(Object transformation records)
════
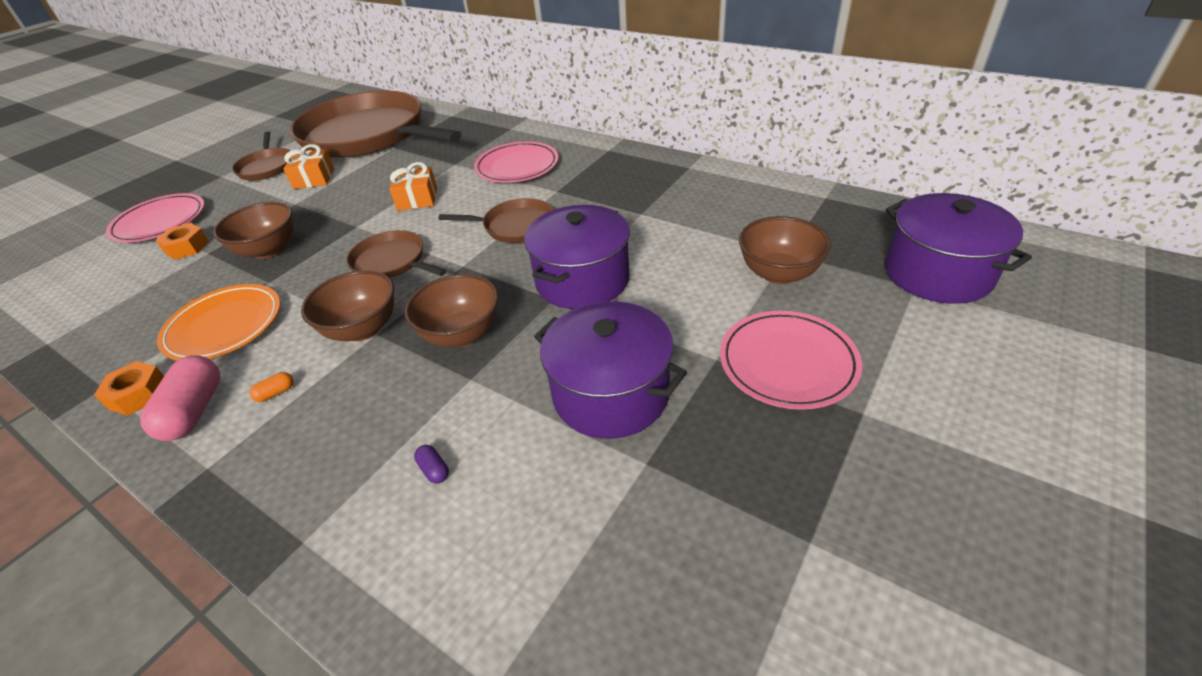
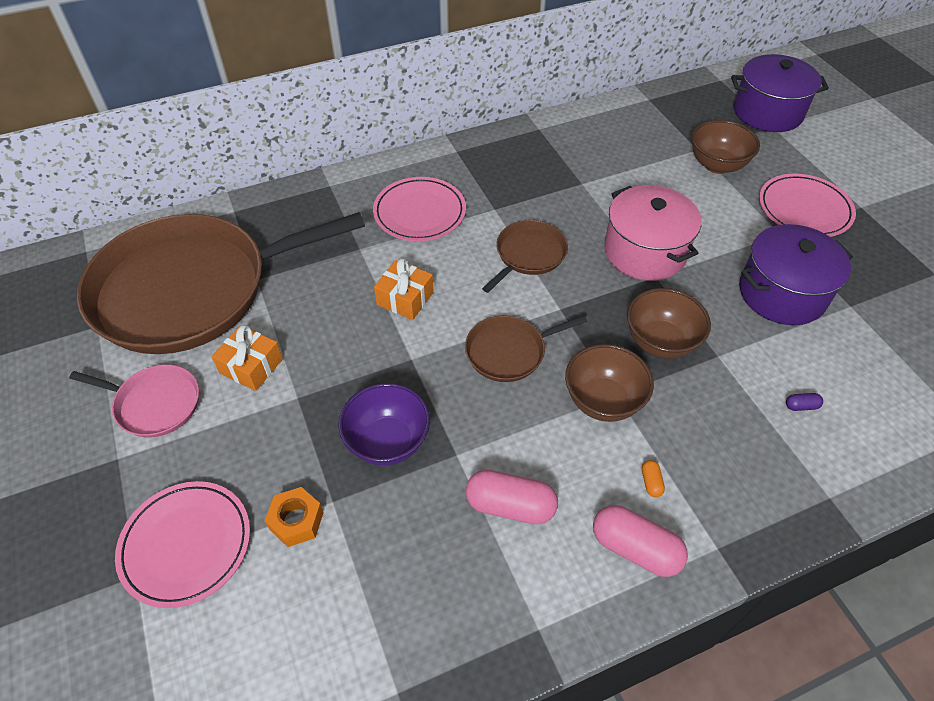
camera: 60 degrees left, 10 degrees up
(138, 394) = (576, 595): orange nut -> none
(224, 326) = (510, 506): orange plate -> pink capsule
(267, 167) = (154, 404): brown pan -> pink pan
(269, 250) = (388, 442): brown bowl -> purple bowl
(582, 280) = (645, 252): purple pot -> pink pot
════
> WHAT NEEDS TO BE DONE: Lines from the records above that hold "orange" are the ones to list.

> EXPECTED ANSWER:
(138, 394) = (576, 595): orange nut -> none
(224, 326) = (510, 506): orange plate -> pink capsule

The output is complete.